##### Excerpted records #####

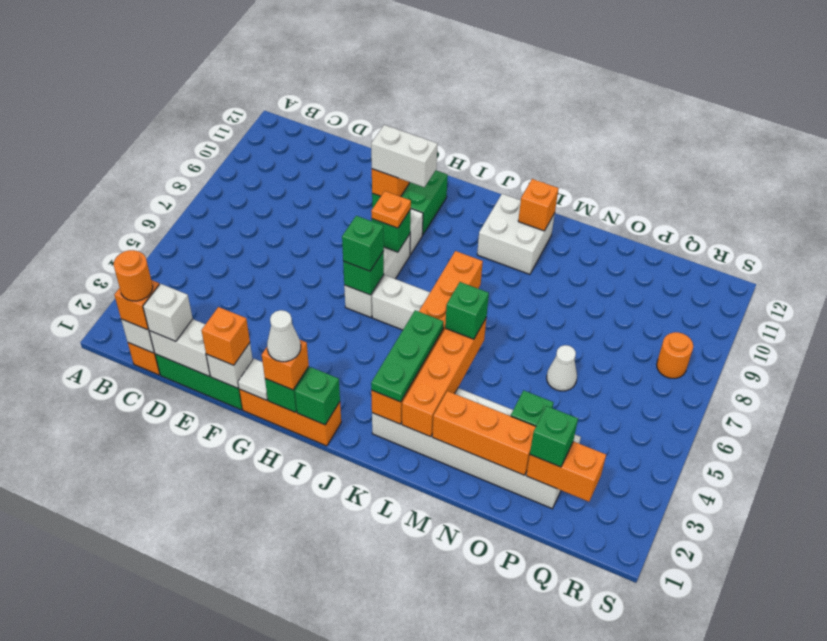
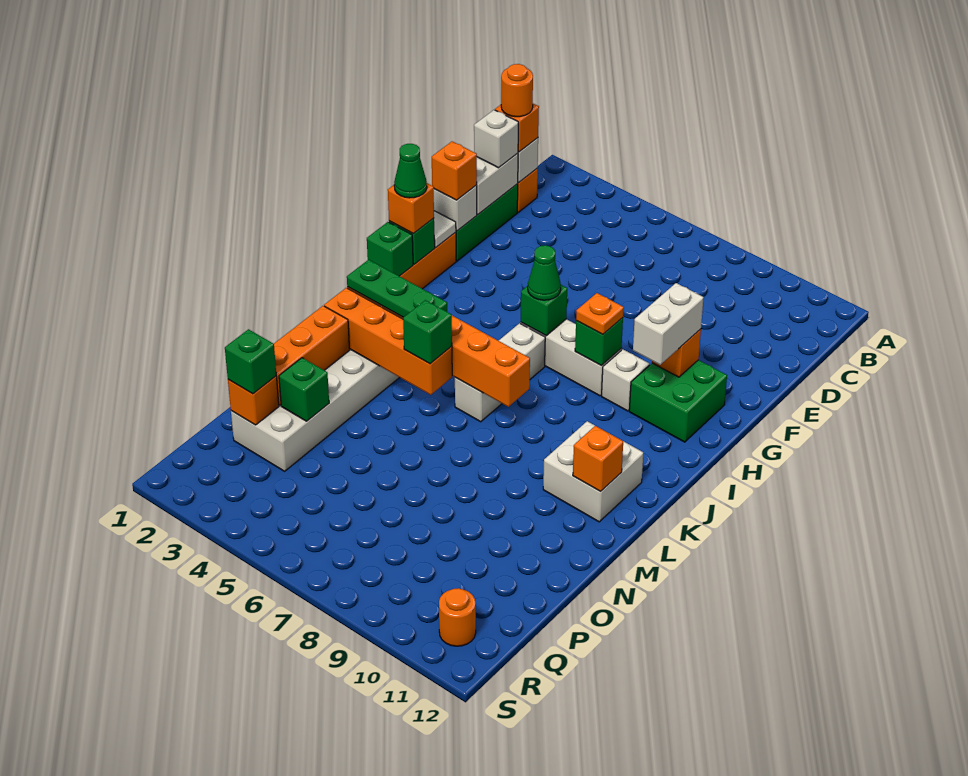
white cone H1 level 4 -> green cone H1 level 4
green brick H6 level 3 -> green cone H6 level 3
white cone O6 level 1 -> none
orange brick P2:Q2 level 2 -> orange brick P2 level 2
orange round brick R8 level 1 -> orange round brick R11 level 1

#####

• Aim of the task: The line containing "white cone O6 level 1 -> none" and each line after it through the end of the listing above must be printed exactly, with nothing added.

• Written solution:
white cone O6 level 1 -> none
orange brick P2:Q2 level 2 -> orange brick P2 level 2
orange round brick R8 level 1 -> orange round brick R11 level 1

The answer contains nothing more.